Task requirements ->
Here are some records. Repeat them all exactly.

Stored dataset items
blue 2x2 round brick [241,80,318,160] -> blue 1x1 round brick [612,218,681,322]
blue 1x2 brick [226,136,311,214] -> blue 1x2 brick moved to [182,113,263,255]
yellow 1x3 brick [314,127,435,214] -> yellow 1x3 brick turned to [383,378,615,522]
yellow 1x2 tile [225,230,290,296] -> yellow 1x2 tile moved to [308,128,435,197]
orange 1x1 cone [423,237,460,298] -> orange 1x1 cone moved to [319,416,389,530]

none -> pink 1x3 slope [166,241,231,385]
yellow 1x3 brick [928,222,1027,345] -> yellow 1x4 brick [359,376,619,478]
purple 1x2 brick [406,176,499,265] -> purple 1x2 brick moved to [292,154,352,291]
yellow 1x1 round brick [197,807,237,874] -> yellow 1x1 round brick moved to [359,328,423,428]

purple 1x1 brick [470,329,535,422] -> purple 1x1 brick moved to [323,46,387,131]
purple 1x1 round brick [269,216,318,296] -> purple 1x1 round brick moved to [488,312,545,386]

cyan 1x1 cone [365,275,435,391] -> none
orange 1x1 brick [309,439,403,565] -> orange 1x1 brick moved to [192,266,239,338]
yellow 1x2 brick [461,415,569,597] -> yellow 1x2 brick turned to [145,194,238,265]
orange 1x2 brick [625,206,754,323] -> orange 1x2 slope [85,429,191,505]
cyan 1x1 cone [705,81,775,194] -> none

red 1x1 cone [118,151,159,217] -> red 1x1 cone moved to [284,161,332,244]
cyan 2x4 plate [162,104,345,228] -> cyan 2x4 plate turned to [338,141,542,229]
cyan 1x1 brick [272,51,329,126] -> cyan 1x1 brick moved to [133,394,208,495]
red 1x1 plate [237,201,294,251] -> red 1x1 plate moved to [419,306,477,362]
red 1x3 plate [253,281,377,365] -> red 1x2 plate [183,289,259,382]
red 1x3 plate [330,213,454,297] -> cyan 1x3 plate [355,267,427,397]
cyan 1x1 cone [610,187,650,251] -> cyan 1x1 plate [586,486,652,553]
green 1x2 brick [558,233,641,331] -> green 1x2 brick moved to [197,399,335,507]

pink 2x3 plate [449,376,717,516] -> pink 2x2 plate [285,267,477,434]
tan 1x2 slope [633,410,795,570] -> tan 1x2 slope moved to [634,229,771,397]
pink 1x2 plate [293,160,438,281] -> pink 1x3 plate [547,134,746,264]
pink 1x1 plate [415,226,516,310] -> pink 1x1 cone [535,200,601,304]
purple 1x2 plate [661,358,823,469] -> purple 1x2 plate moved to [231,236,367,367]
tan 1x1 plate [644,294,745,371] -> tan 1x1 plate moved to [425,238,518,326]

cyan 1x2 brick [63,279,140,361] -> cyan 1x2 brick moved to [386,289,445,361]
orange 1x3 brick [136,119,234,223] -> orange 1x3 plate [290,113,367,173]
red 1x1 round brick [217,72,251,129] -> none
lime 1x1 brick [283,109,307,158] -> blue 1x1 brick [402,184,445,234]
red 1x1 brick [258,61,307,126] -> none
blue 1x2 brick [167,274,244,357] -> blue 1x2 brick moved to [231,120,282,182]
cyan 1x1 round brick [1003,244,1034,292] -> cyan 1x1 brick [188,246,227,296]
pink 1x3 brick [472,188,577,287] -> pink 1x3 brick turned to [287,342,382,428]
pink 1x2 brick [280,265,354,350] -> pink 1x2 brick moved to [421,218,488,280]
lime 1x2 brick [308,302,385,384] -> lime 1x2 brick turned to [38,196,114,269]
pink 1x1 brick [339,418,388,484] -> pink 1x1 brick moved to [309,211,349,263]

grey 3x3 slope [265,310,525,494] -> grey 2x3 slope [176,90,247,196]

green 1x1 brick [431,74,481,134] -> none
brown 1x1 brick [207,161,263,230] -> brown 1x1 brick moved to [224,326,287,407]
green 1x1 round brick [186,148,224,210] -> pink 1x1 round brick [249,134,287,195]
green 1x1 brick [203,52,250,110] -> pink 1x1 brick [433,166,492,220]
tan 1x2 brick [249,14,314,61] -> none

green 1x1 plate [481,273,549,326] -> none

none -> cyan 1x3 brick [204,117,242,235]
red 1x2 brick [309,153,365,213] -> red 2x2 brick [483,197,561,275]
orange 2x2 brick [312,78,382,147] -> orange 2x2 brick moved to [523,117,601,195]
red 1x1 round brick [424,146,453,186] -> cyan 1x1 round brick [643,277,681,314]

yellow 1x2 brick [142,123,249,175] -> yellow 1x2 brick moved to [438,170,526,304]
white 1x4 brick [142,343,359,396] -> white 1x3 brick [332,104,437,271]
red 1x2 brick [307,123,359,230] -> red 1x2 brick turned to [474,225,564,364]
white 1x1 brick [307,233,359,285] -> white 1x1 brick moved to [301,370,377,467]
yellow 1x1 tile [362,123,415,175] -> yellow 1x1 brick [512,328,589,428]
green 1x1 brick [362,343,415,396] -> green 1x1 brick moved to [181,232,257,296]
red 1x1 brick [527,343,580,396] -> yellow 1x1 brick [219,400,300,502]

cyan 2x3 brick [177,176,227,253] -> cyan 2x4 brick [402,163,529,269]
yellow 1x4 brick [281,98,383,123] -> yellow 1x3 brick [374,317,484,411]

Solution to this exercise ->
blue 2x2 round brick [241,80,318,160] -> blue 1x1 round brick [612,218,681,322]
blue 1x2 brick [226,136,311,214] -> blue 1x2 brick moved to [182,113,263,255]
yellow 1x3 brick [314,127,435,214] -> yellow 1x3 brick turned to [383,378,615,522]
yellow 1x2 tile [225,230,290,296] -> yellow 1x2 tile moved to [308,128,435,197]
orange 1x1 cone [423,237,460,298] -> orange 1x1 cone moved to [319,416,389,530]

none -> pink 1x3 slope [166,241,231,385]
yellow 1x3 brick [928,222,1027,345] -> yellow 1x4 brick [359,376,619,478]
purple 1x2 brick [406,176,499,265] -> purple 1x2 brick moved to [292,154,352,291]
yellow 1x1 round brick [197,807,237,874] -> yellow 1x1 round brick moved to [359,328,423,428]

purple 1x1 brick [470,329,535,422] -> purple 1x1 brick moved to [323,46,387,131]
purple 1x1 round brick [269,216,318,296] -> purple 1x1 round brick moved to [488,312,545,386]

cyan 1x1 cone [365,275,435,391] -> none
orange 1x1 brick [309,439,403,565] -> orange 1x1 brick moved to [192,266,239,338]
yellow 1x2 brick [461,415,569,597] -> yellow 1x2 brick turned to [145,194,238,265]
orange 1x2 brick [625,206,754,323] -> orange 1x2 slope [85,429,191,505]
cyan 1x1 cone [705,81,775,194] -> none

red 1x1 cone [118,151,159,217] -> red 1x1 cone moved to [284,161,332,244]
cyan 2x4 plate [162,104,345,228] -> cyan 2x4 plate turned to [338,141,542,229]
cyan 1x1 brick [272,51,329,126] -> cyan 1x1 brick moved to [133,394,208,495]
red 1x1 plate [237,201,294,251] -> red 1x1 plate moved to [419,306,477,362]
red 1x3 plate [253,281,377,365] -> red 1x2 plate [183,289,259,382]
red 1x3 plate [330,213,454,297] -> cyan 1x3 plate [355,267,427,397]
cyan 1x1 cone [610,187,650,251] -> cyan 1x1 plate [586,486,652,553]
green 1x2 brick [558,233,641,331] -> green 1x2 brick moved to [197,399,335,507]

pink 2x3 plate [449,376,717,516] -> pink 2x2 plate [285,267,477,434]
tan 1x2 slope [633,410,795,570] -> tan 1x2 slope moved to [634,229,771,397]
pink 1x2 plate [293,160,438,281] -> pink 1x3 plate [547,134,746,264]
pink 1x1 plate [415,226,516,310] -> pink 1x1 cone [535,200,601,304]
purple 1x2 plate [661,358,823,469] -> purple 1x2 plate moved to [231,236,367,367]
tan 1x1 plate [644,294,745,371] -> tan 1x1 plate moved to [425,238,518,326]

cyan 1x2 brick [63,279,140,361] -> cyan 1x2 brick moved to [386,289,445,361]
orange 1x3 brick [136,119,234,223] -> orange 1x3 plate [290,113,367,173]
red 1x1 round brick [217,72,251,129] -> none
lime 1x1 brick [283,109,307,158] -> blue 1x1 brick [402,184,445,234]
red 1x1 brick [258,61,307,126] -> none
blue 1x2 brick [167,274,244,357] -> blue 1x2 brick moved to [231,120,282,182]
cyan 1x1 round brick [1003,244,1034,292] -> cyan 1x1 brick [188,246,227,296]
pink 1x3 brick [472,188,577,287] -> pink 1x3 brick turned to [287,342,382,428]
pink 1x2 brick [280,265,354,350] -> pink 1x2 brick moved to [421,218,488,280]
lime 1x2 brick [308,302,385,384] -> lime 1x2 brick turned to [38,196,114,269]
pink 1x1 brick [339,418,388,484] -> pink 1x1 brick moved to [309,211,349,263]

grey 3x3 slope [265,310,525,494] -> grey 2x3 slope [176,90,247,196]

green 1x1 brick [431,74,481,134] -> none
brown 1x1 brick [207,161,263,230] -> brown 1x1 brick moved to [224,326,287,407]
green 1x1 round brick [186,148,224,210] -> pink 1x1 round brick [249,134,287,195]
green 1x1 brick [203,52,250,110] -> pink 1x1 brick [433,166,492,220]
tan 1x2 brick [249,14,314,61] -> none

green 1x1 plate [481,273,549,326] -> none

none -> cyan 1x3 brick [204,117,242,235]
red 1x2 brick [309,153,365,213] -> red 2x2 brick [483,197,561,275]
orange 2x2 brick [312,78,382,147] -> orange 2x2 brick moved to [523,117,601,195]
red 1x1 round brick [424,146,453,186] -> cyan 1x1 round brick [643,277,681,314]

yellow 1x2 brick [142,123,249,175] -> yellow 1x2 brick moved to [438,170,526,304]
white 1x4 brick [142,343,359,396] -> white 1x3 brick [332,104,437,271]
red 1x2 brick [307,123,359,230] -> red 1x2 brick turned to [474,225,564,364]
white 1x1 brick [307,233,359,285] -> white 1x1 brick moved to [301,370,377,467]
yellow 1x1 tile [362,123,415,175] -> yellow 1x1 brick [512,328,589,428]
green 1x1 brick [362,343,415,396] -> green 1x1 brick moved to [181,232,257,296]
red 1x1 brick [527,343,580,396] -> yellow 1x1 brick [219,400,300,502]

cyan 2x3 brick [177,176,227,253] -> cyan 2x4 brick [402,163,529,269]
yellow 1x4 brick [281,98,383,123] -> yellow 1x3 brick [374,317,484,411]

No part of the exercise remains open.